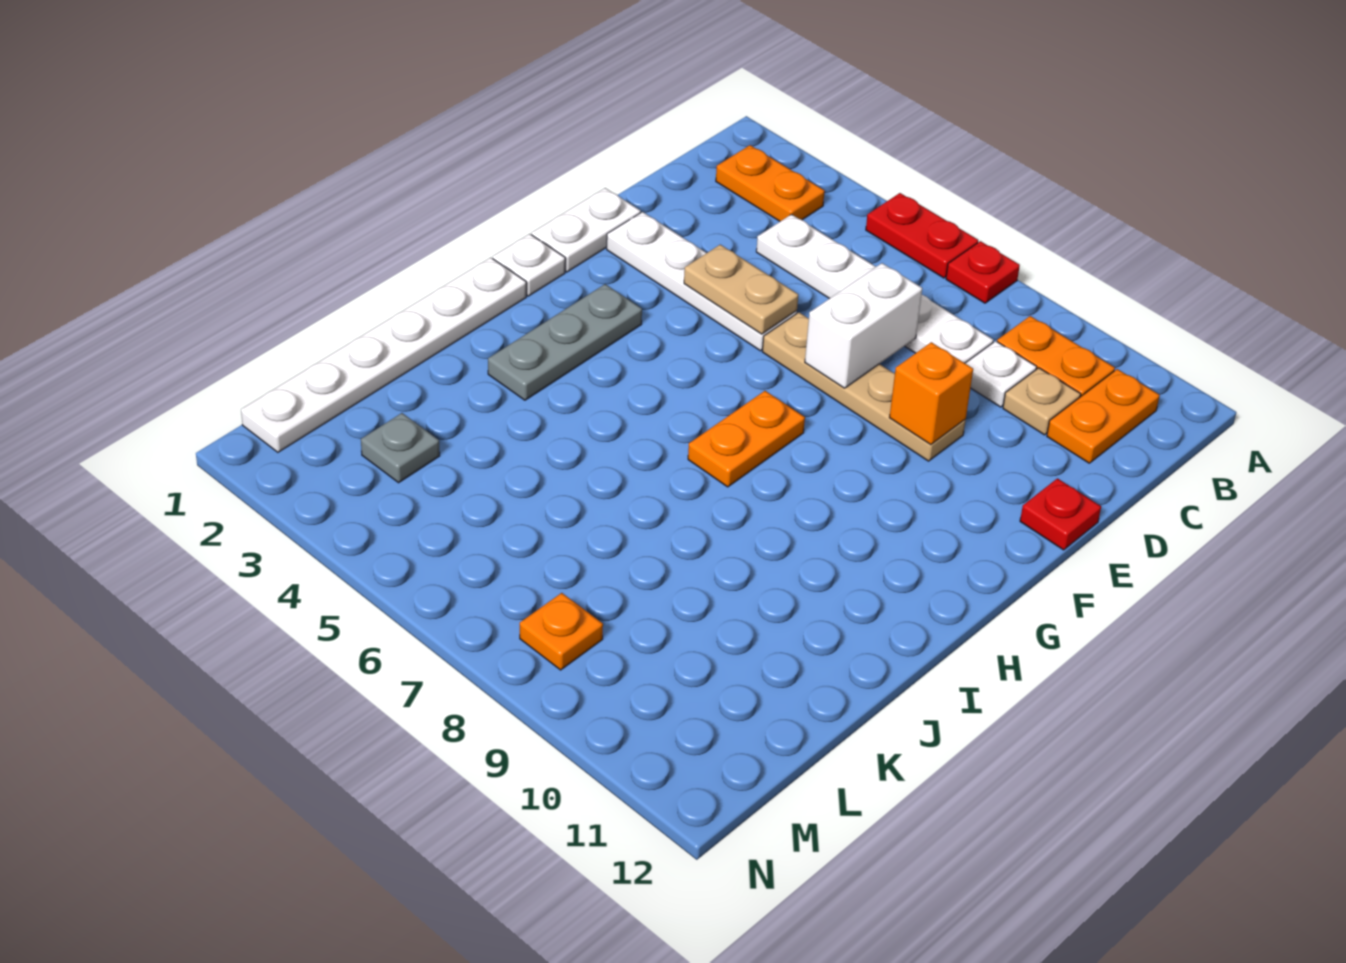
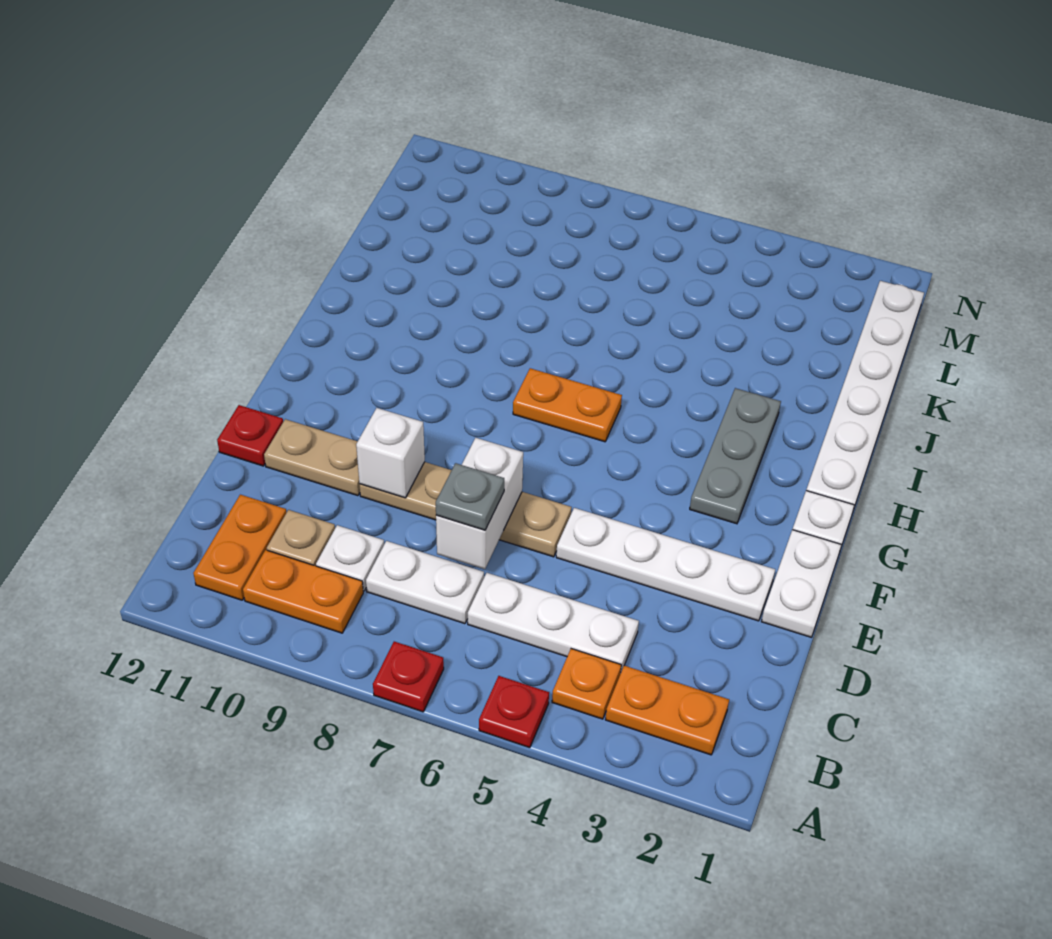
red plate A5:A6 level 1 -> red plate A5 level 1
tan plate E4:E5 level 2 -> tan plate E10:E11 level 1
orange brick E9 level 2 -> white brick E9 level 2
orange plate G7:H7 level 1 -> orange plate H6:H7 level 1
grey plate L3 level 1 -> grey plate D7 level 3
orange plate M8 level 1 -> orange plate B4 level 1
**********
The data above should be set down again exactly, with the pictures omitted.

red plate A5:A6 level 1 -> red plate A5 level 1
tan plate E4:E5 level 2 -> tan plate E10:E11 level 1
orange brick E9 level 2 -> white brick E9 level 2
orange plate G7:H7 level 1 -> orange plate H6:H7 level 1
grey plate L3 level 1 -> grey plate D7 level 3
orange plate M8 level 1 -> orange plate B4 level 1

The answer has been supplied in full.